* [WHAT YOU WILL DO]:
Copy out the listing that follows in its entirety, keeping it exactly the same.

*** Opening THE DATA ***

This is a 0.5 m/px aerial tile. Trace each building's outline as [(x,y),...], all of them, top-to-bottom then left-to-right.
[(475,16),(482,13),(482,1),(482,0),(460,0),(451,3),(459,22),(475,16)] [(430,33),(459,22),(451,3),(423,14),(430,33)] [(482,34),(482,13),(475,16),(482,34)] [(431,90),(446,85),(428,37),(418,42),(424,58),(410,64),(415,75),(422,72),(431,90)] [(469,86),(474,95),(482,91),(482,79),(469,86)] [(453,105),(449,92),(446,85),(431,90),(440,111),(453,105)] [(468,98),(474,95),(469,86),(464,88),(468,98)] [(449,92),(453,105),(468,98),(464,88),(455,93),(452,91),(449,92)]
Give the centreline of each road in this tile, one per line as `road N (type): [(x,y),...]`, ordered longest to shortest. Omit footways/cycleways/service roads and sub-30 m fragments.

*** Closing THE DATA ***

* [THE ANSWER]:
This is a 0.5 m/px aerial tile. Trace each building's outline as [(x,y),...], all of them, top-to-bottom then left-to-right.
[(475,16),(482,13),(482,1),(482,0),(460,0),(451,3),(459,22),(475,16)] [(430,33),(459,22),(451,3),(423,14),(430,33)] [(482,34),(482,13),(475,16),(482,34)] [(431,90),(446,85),(428,37),(418,42),(424,58),(410,64),(415,75),(422,72),(431,90)] [(469,86),(474,95),(482,91),(482,79),(469,86)] [(453,105),(449,92),(446,85),(431,90),(440,111),(453,105)] [(468,98),(474,95),(469,86),(464,88),(468,98)] [(449,92),(453,105),(468,98),(464,88),(455,93),(452,91),(449,92)]
Give the centreline of each road in this tile, one per line as `road N (type): [(x,y),...]`, ordered longest to shortest. Omit footways/cycleways/service roads and sub-30 m fragments.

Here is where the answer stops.